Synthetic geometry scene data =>

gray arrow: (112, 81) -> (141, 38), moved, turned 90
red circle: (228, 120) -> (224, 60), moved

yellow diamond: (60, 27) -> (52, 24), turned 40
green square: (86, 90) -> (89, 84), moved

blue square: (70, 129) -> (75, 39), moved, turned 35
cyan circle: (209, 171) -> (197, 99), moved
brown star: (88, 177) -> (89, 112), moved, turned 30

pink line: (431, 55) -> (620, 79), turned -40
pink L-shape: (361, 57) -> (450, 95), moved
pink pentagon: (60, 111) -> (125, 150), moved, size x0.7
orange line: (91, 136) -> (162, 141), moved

--

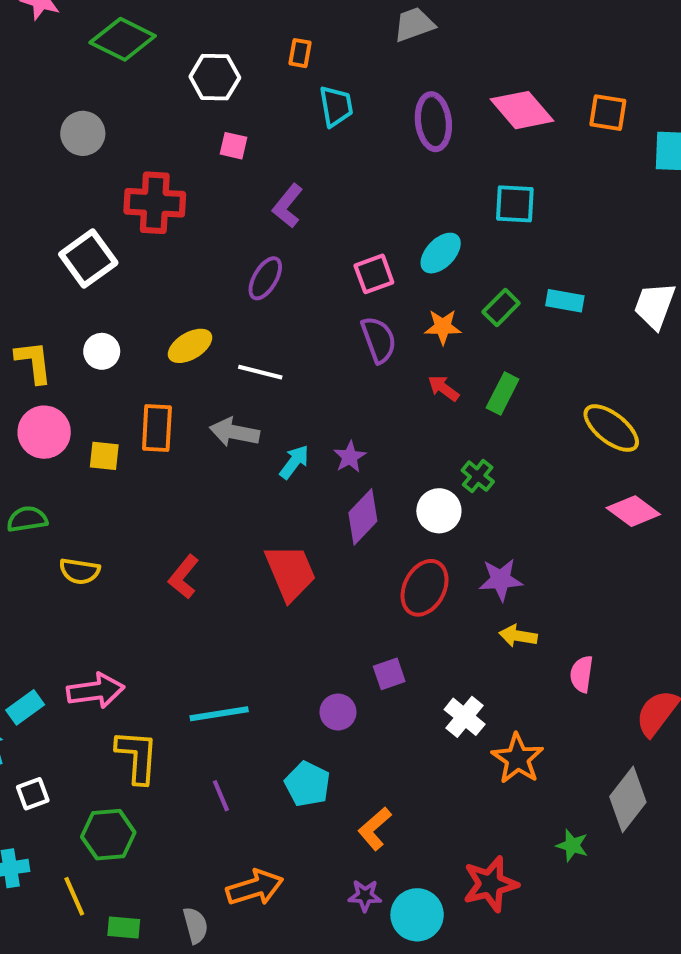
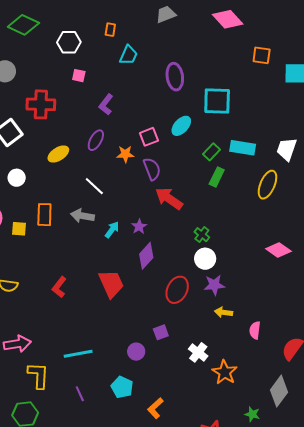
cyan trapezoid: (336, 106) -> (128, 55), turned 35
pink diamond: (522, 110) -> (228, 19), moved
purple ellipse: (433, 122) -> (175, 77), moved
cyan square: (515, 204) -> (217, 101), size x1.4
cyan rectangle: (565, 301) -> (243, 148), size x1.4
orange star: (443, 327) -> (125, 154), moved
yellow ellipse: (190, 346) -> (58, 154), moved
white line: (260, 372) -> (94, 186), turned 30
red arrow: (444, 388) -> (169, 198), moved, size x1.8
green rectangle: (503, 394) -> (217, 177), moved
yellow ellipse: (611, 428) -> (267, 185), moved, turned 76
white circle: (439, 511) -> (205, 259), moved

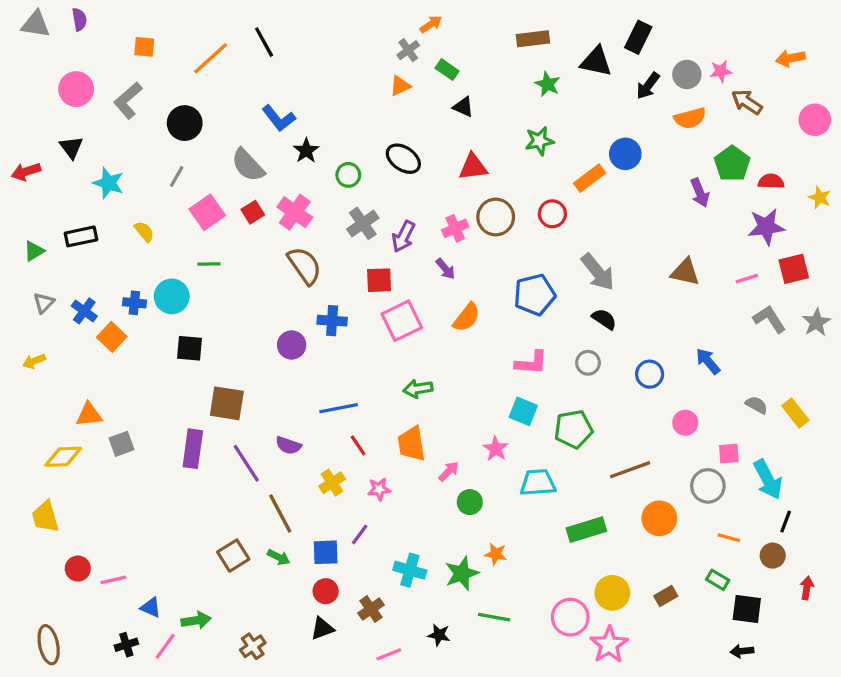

--

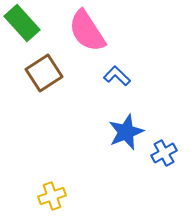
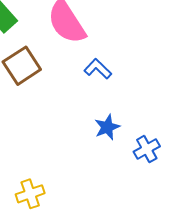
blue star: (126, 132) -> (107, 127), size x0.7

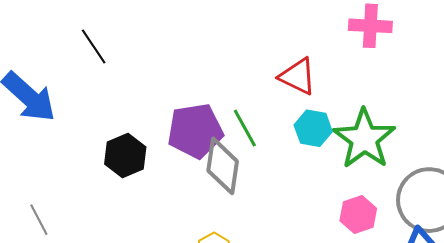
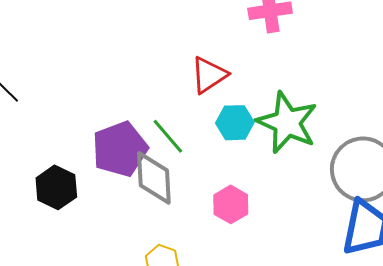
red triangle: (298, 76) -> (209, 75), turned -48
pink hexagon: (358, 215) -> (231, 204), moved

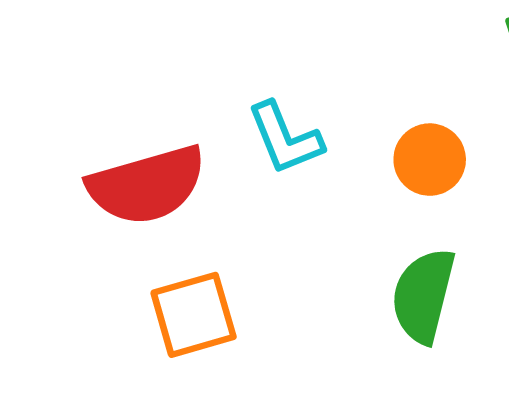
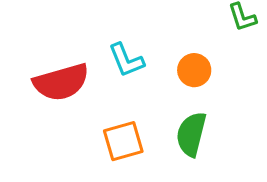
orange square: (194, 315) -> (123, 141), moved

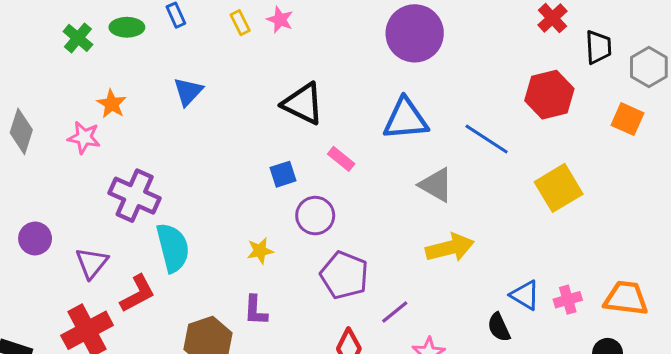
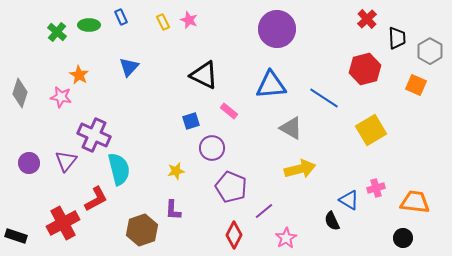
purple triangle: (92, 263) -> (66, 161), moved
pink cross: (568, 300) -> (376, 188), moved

The problem => Please return every line in the data that includes the string "turned".

Task result =>
gray arrow: (112, 81) -> (141, 38), moved, turned 90
yellow diamond: (60, 27) -> (52, 24), turned 40
blue square: (70, 129) -> (75, 39), moved, turned 35
brown star: (88, 177) -> (89, 112), moved, turned 30
pink line: (431, 55) -> (620, 79), turned -40
cyan trapezoid: (336, 106) -> (128, 55), turned 35
white line: (260, 372) -> (94, 186), turned 30
yellow ellipse: (611, 428) -> (267, 185), moved, turned 76
red triangle: (298, 76) -> (209, 75), turned -48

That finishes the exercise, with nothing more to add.